**EXTRACTED ENTRIES:**
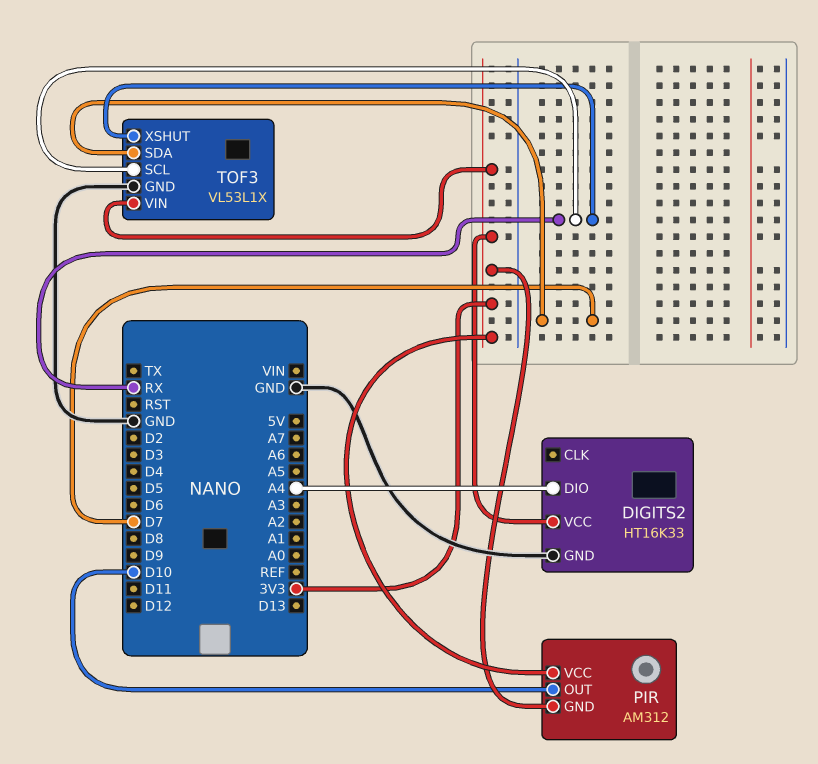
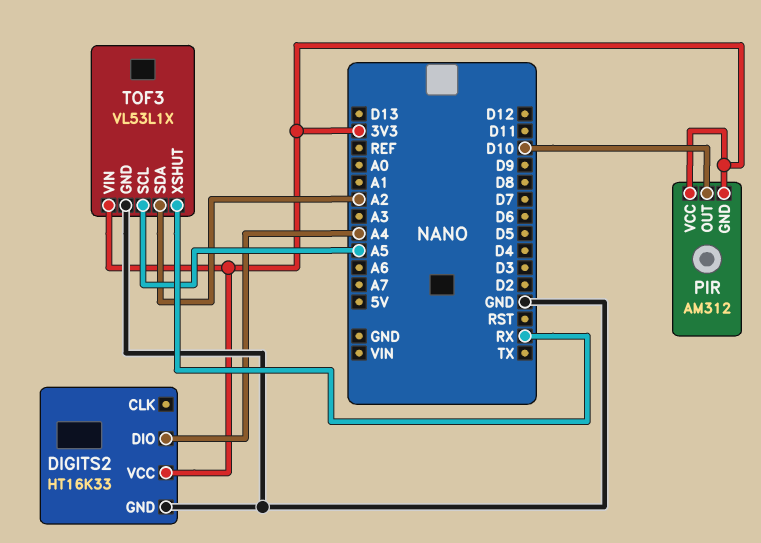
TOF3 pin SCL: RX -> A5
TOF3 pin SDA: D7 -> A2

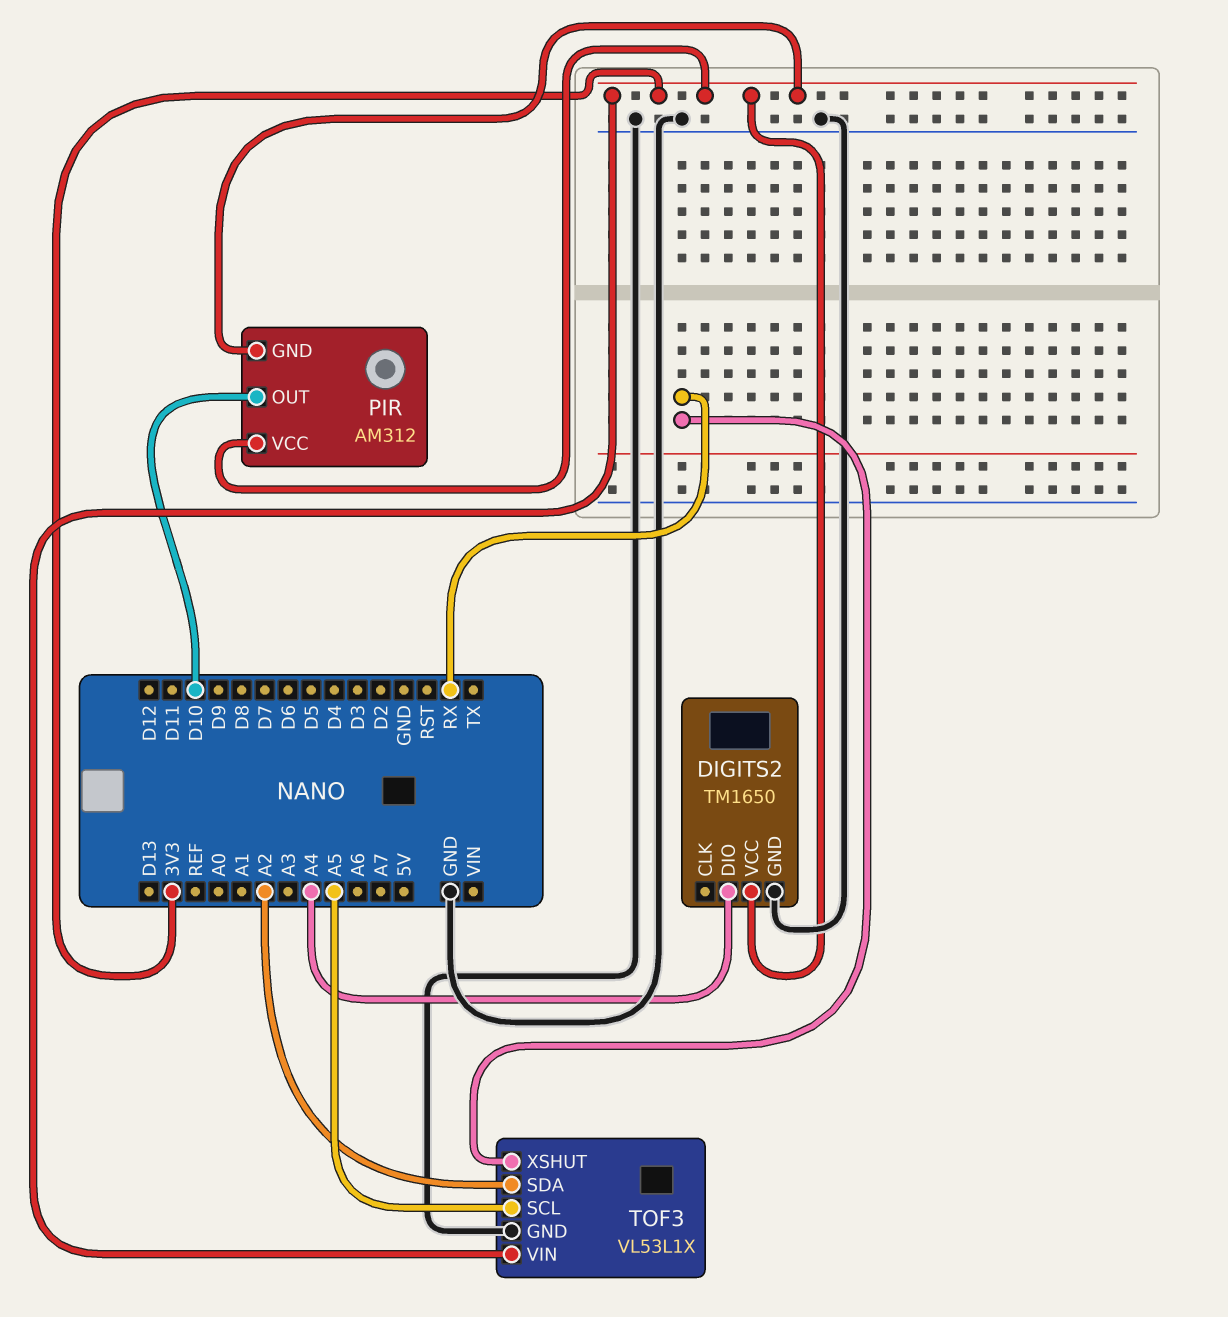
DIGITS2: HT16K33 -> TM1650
...
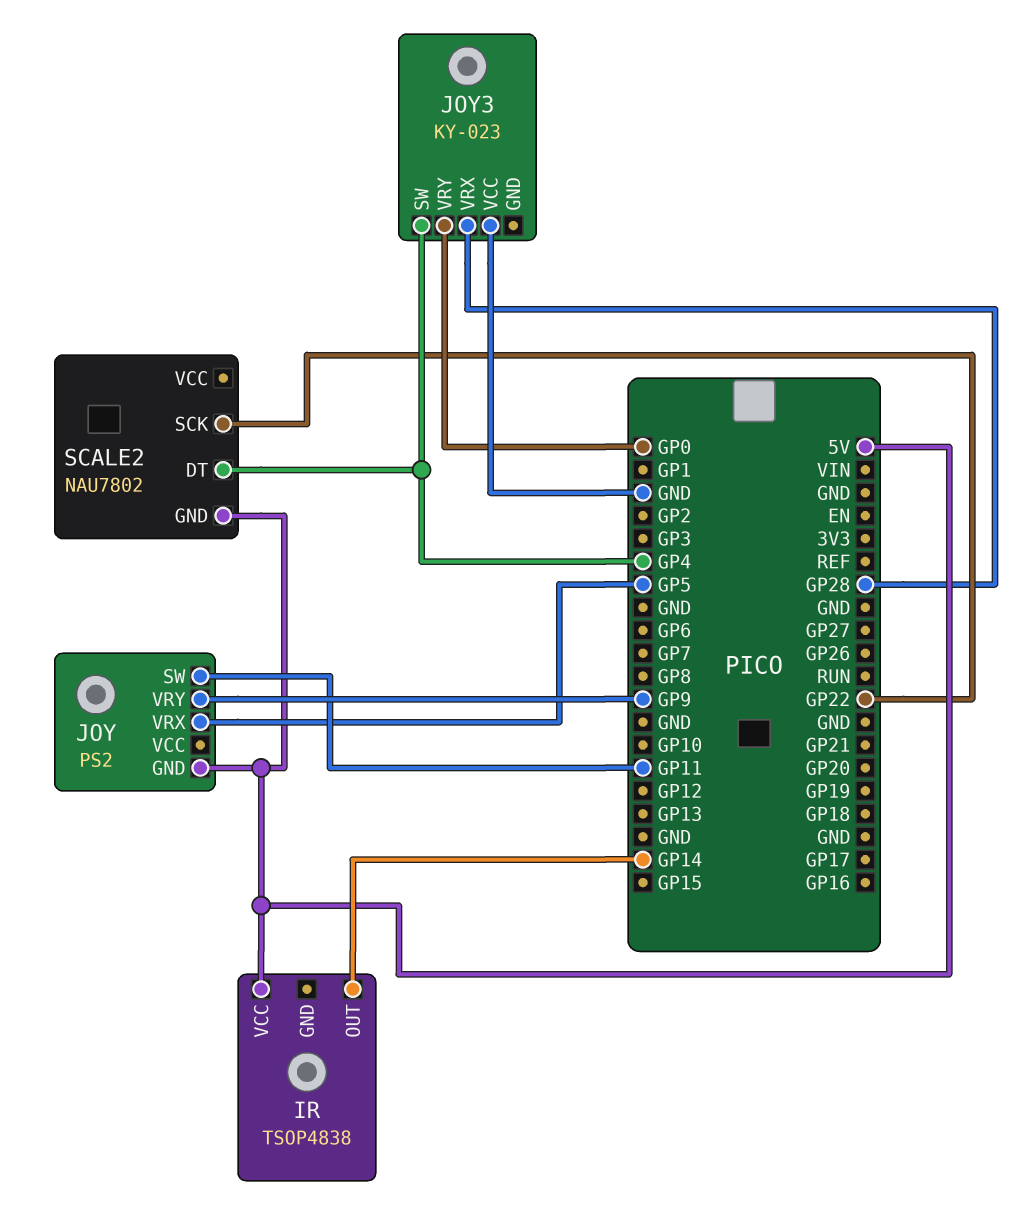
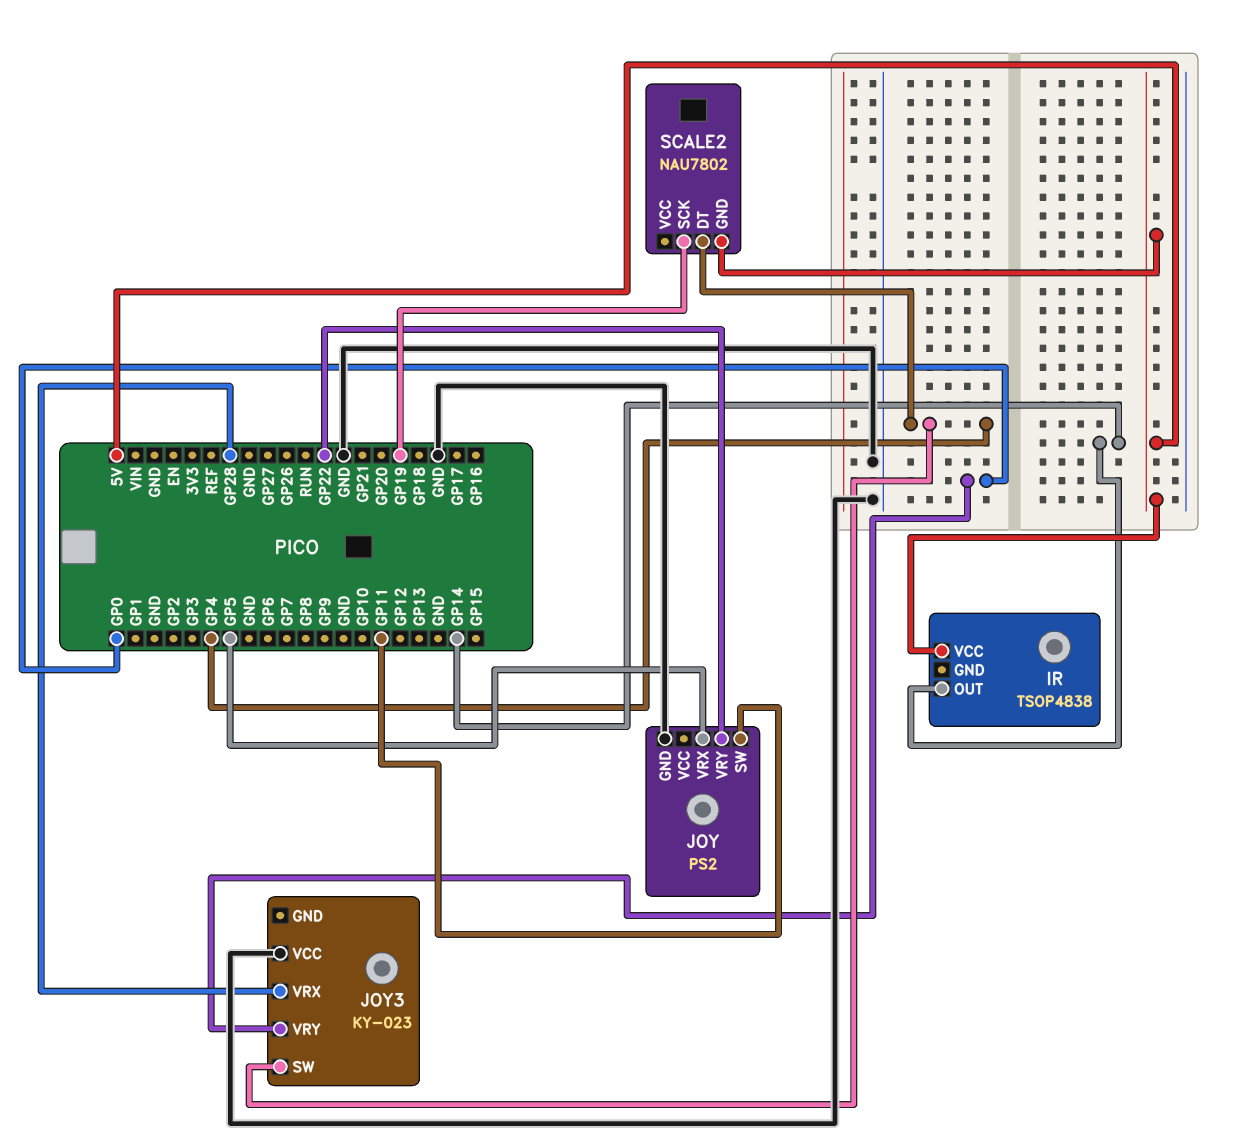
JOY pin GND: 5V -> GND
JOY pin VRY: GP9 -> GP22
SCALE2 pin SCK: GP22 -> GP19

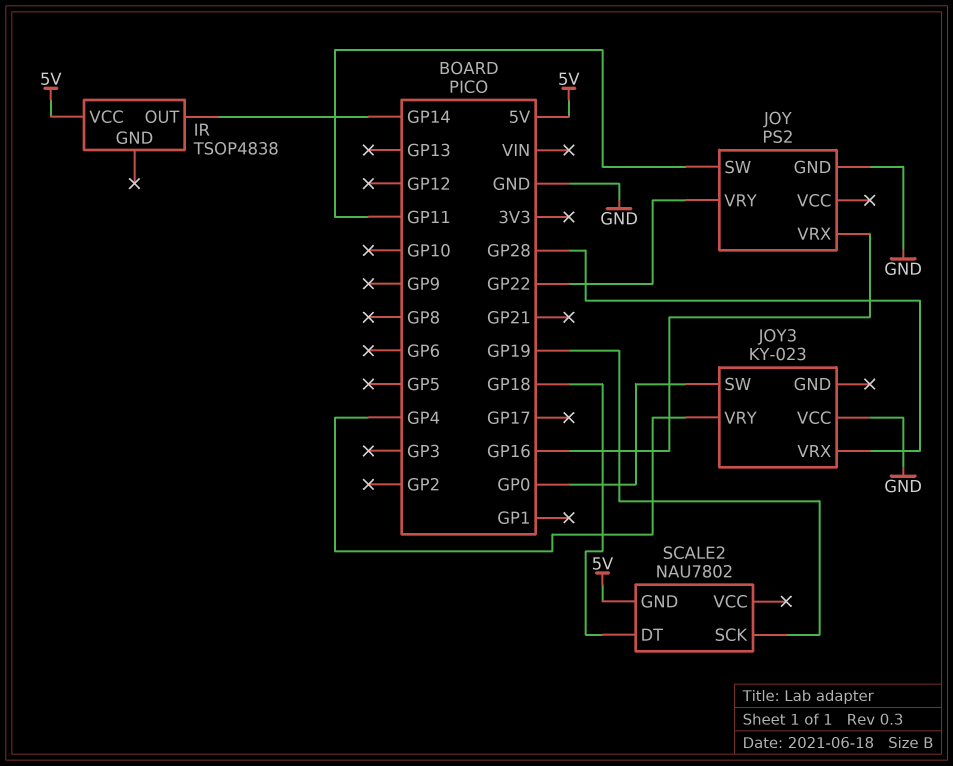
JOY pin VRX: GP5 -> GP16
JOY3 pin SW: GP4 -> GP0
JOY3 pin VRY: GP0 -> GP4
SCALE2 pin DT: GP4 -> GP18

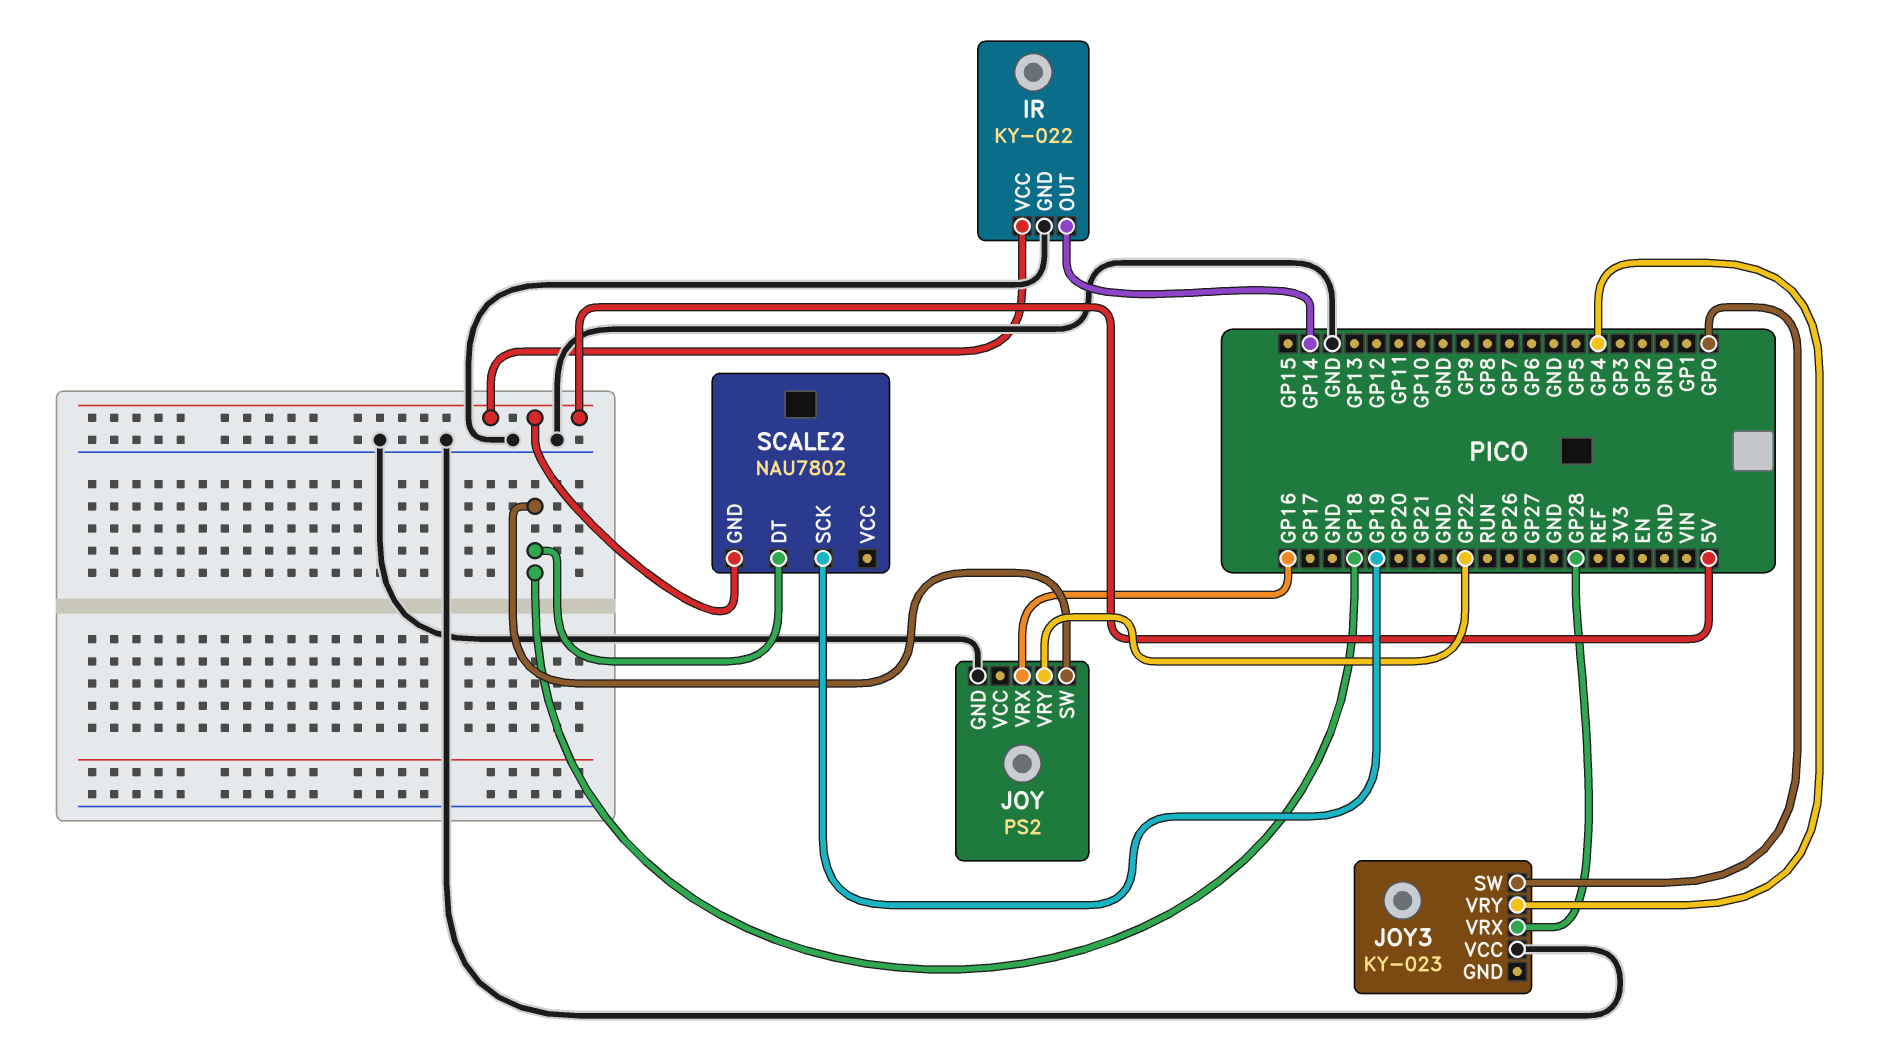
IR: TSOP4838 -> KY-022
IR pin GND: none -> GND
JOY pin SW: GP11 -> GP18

**THE TASK:**
Exactly reproduce the lines above, starting at the one that contains "JOY3 pin SW: GP4 -> GP0" and ending at the one that contains "JOY pin SW: GP11 -> GP18", both inclusive; leave the pictures out and add no other lines.

**ANSWER TO THE PROBLEM:**
JOY3 pin SW: GP4 -> GP0
JOY3 pin VRY: GP0 -> GP4
SCALE2 pin DT: GP4 -> GP18

IR: TSOP4838 -> KY-022
IR pin GND: none -> GND
JOY pin SW: GP11 -> GP18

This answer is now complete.